Segment Start: ENTRIES SHOWN

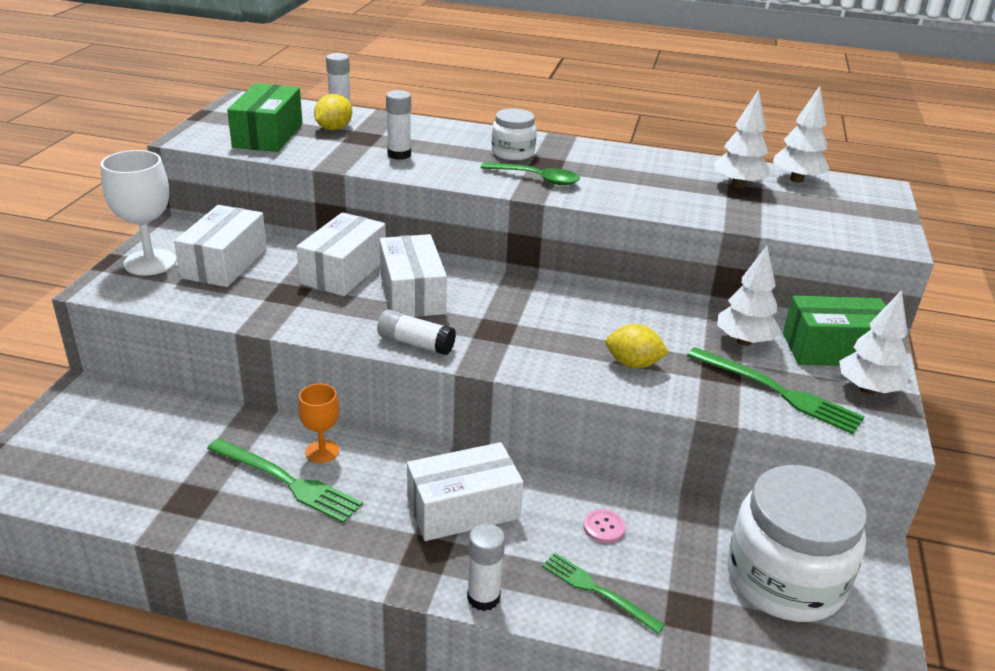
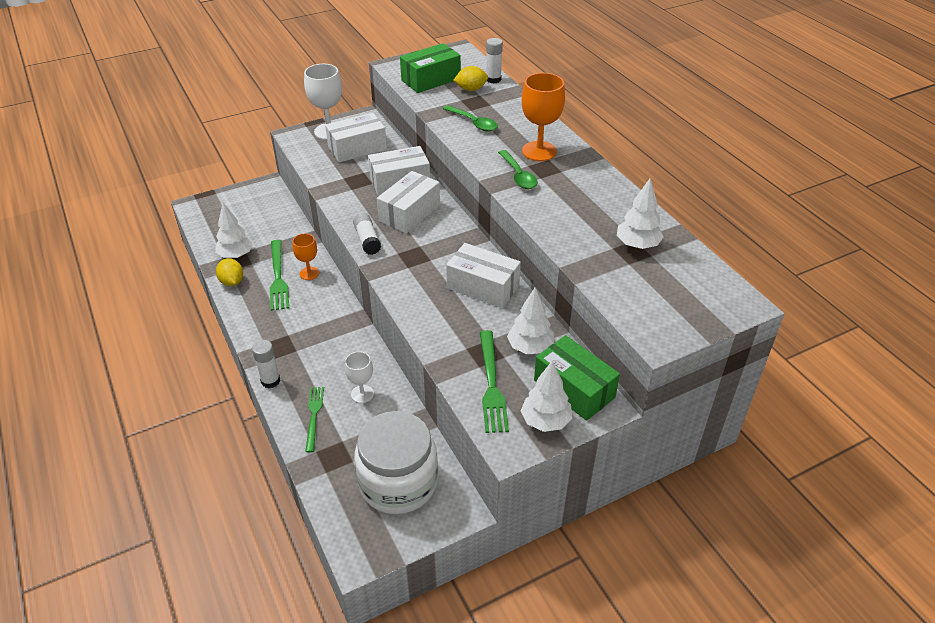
camera: 50 degrees right, 10 degrees up
(399, 155) = (473, 123): white glue stick -> green spoon
(463, 509) = (321, 340): white box -> white box (483, 287)
(513, 153) = (539, 151): white jar -> orange goblet
(604, 527) = (362, 394): pink button -> white goblet
(633, 364) = (446, 318): yellow lemon -> yellow lemon (232, 282)
(796, 180) = (690, 264): white tree -> white tree (236, 255)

Segment End: ENTRIES SHOWN

## THE PROBLEM
The answer is every line of the data, exactly as written, with the pictures dropped.

## WRITTEN SOLUTION
camera: 50 degrees right, 10 degrees up
(399, 155) = (473, 123): white glue stick -> green spoon
(463, 509) = (321, 340): white box -> white box (483, 287)
(513, 153) = (539, 151): white jar -> orange goblet
(604, 527) = (362, 394): pink button -> white goblet
(633, 364) = (446, 318): yellow lemon -> yellow lemon (232, 282)
(796, 180) = (690, 264): white tree -> white tree (236, 255)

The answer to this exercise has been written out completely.